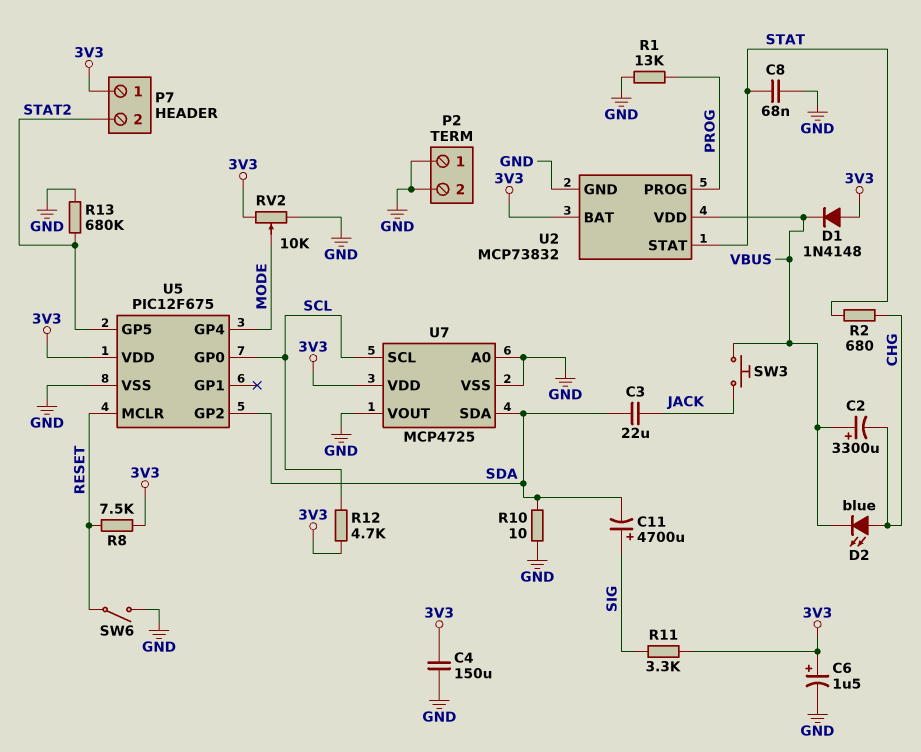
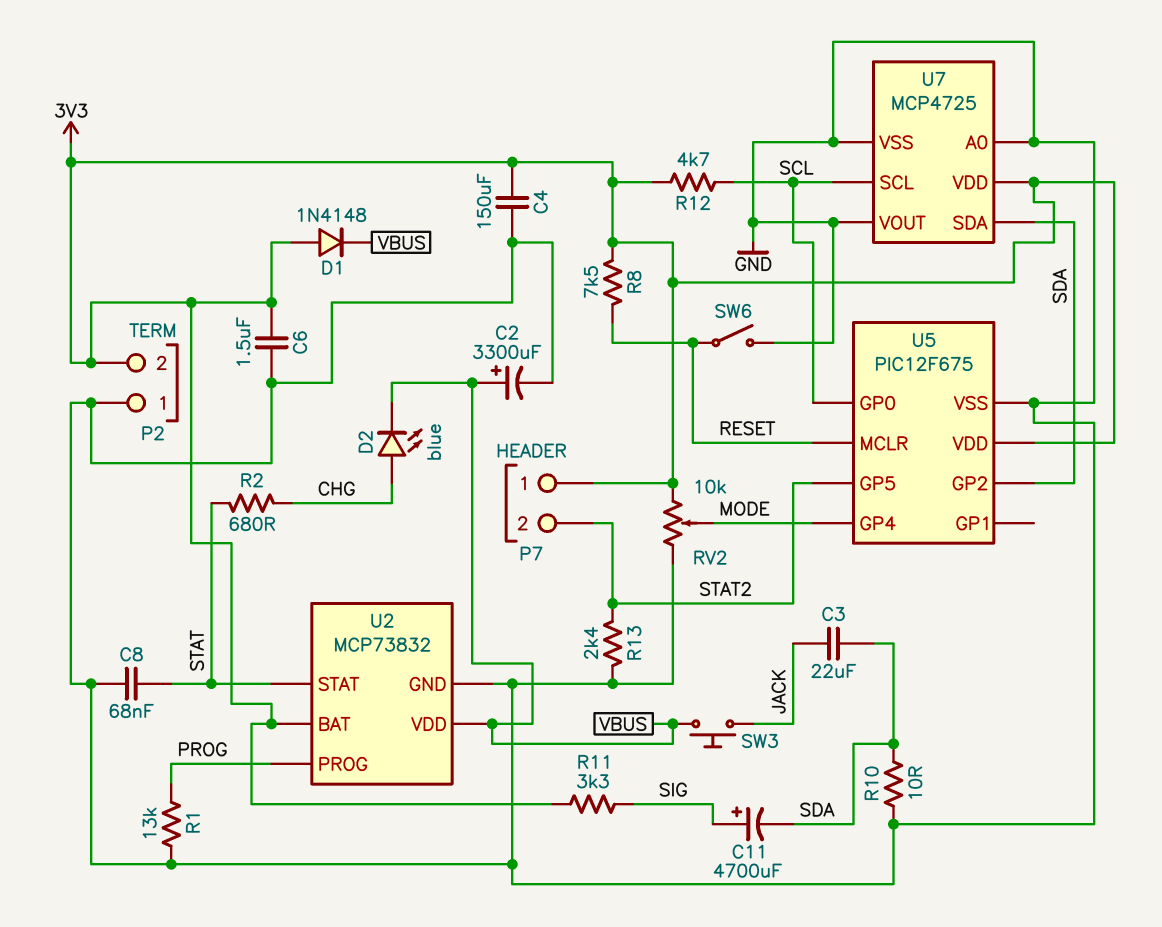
C2: 3300uF (plus VBUS, minus CHG) -> 3300uF (plus VBUS, minus GND)
C6: 1.5uF (plus 3V3, minus GND) -> 1.5uF (3V3, GND)
P2 pin 2: GND -> 3V3
R13: 680k (GND, STAT2) -> 2.4k (GND, STAT2)

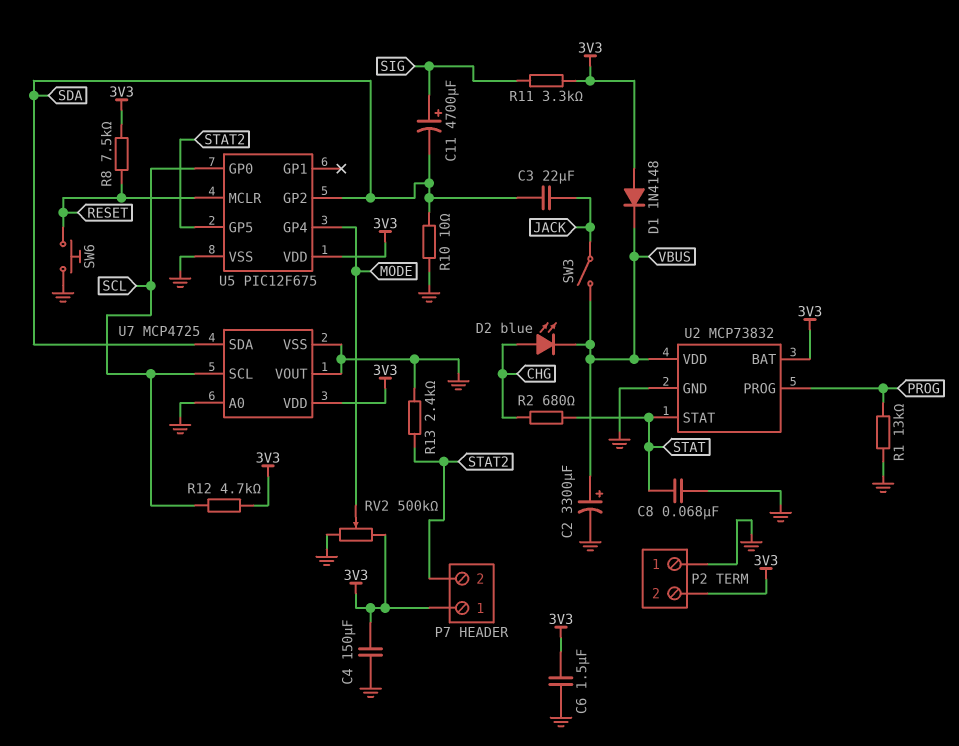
RV2: 10k (3V3, GND, wiper MODE) -> 500k (3V3, GND, wiper MODE)
SW3: button (JACK, VBUS) -> switch (JACK, VBUS)
SW6: switch (GND, RESET) -> button (GND, RESET)

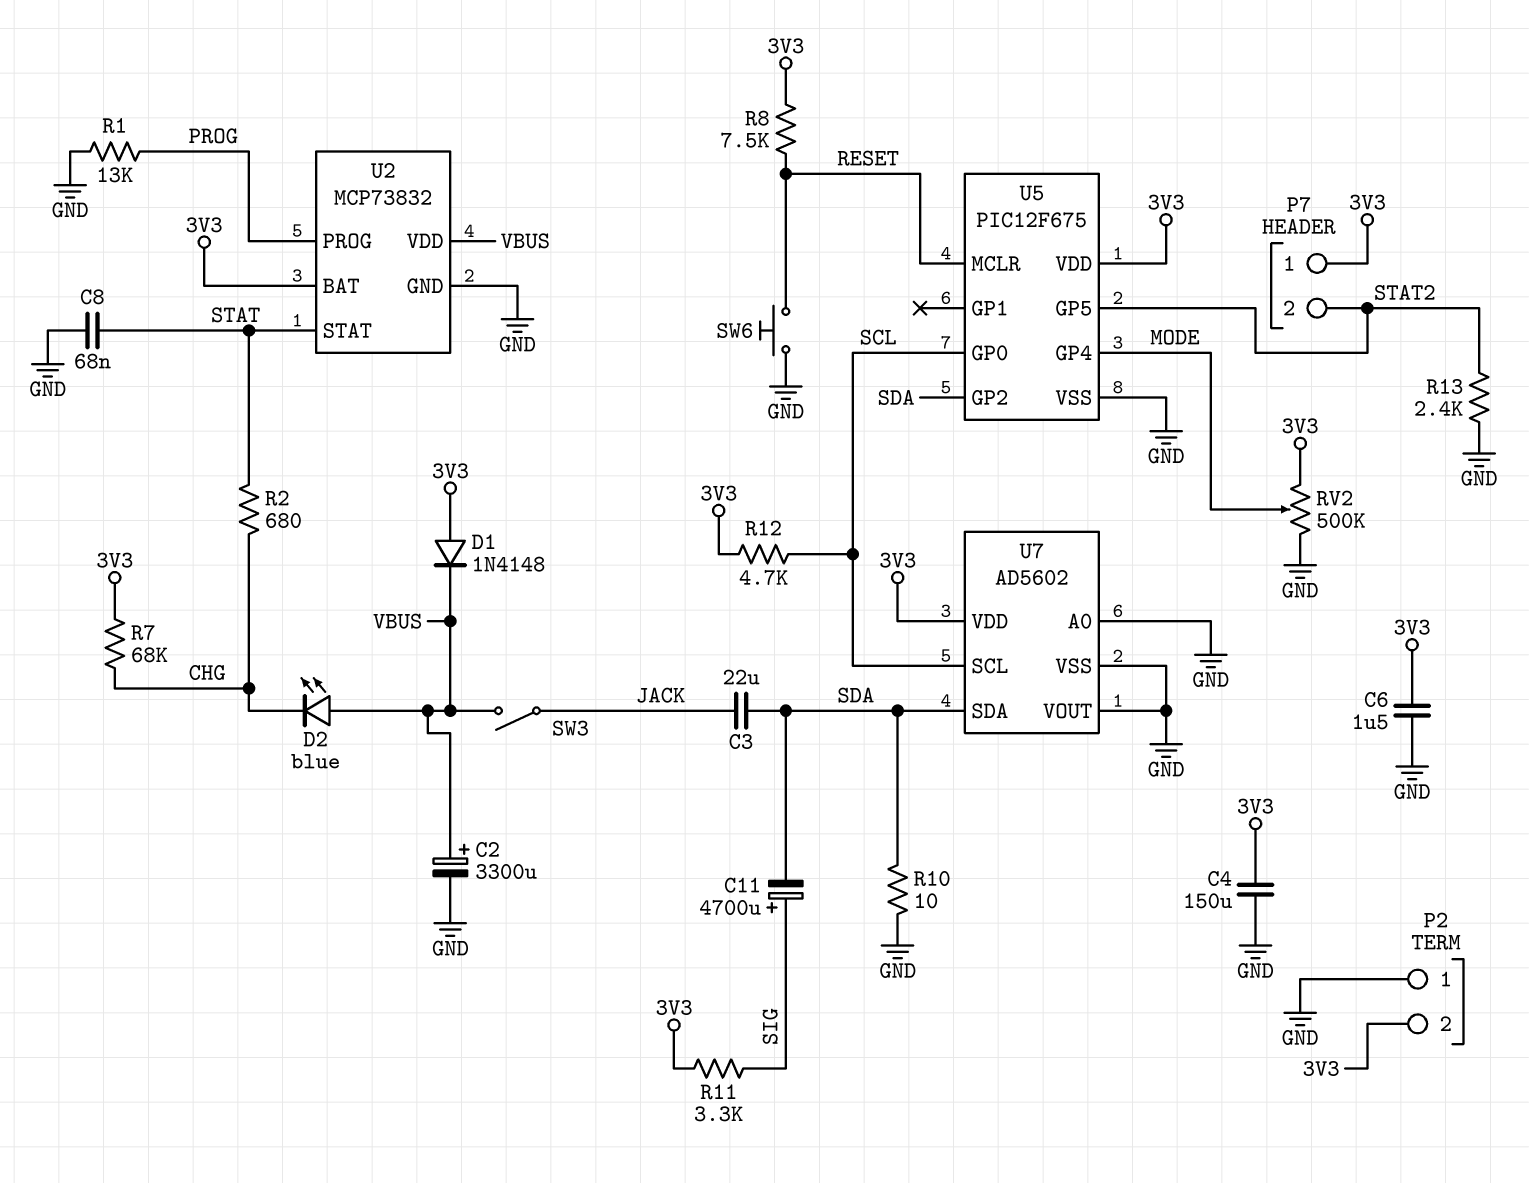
D2: LED blue (A CHG, K VBUS) -> LED blue (A VBUS, K CHG)
R7: none -> 68k (3V3, CHG)
U7: MCP4725 -> AD5602

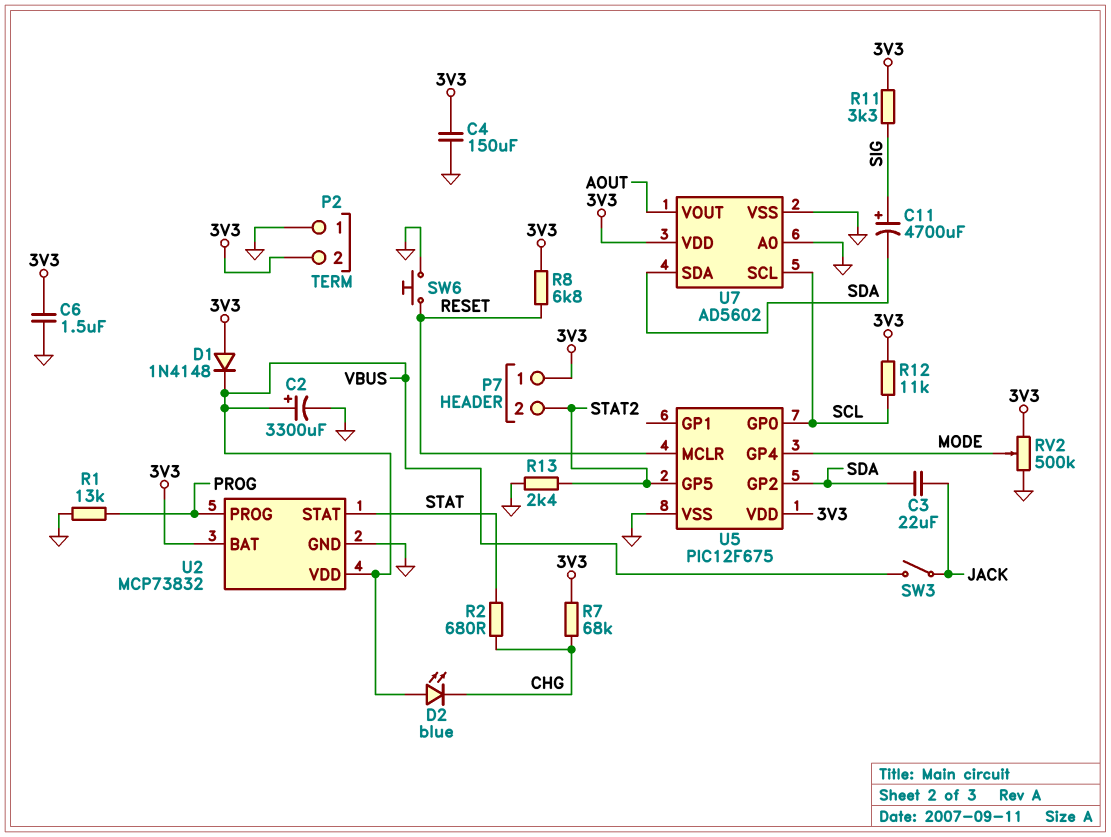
C8: 68nF (GND, STAT) -> none
R8: 7.5k (3V3, RESET) -> 6.8k (3V3, RESET)
R10: 10 (GND, SDA) -> none
R12: 4.7k (3V3, SCL) -> 11k (3V3, SCL)
U7 pin VOUT: GND -> AOUT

What is expected
Every line with "minus" in it should be copied from the entries above.

Reply to the exercise
C2: 3300uF (plus VBUS, minus CHG) -> 3300uF (plus VBUS, minus GND)
C6: 1.5uF (plus 3V3, minus GND) -> 1.5uF (3V3, GND)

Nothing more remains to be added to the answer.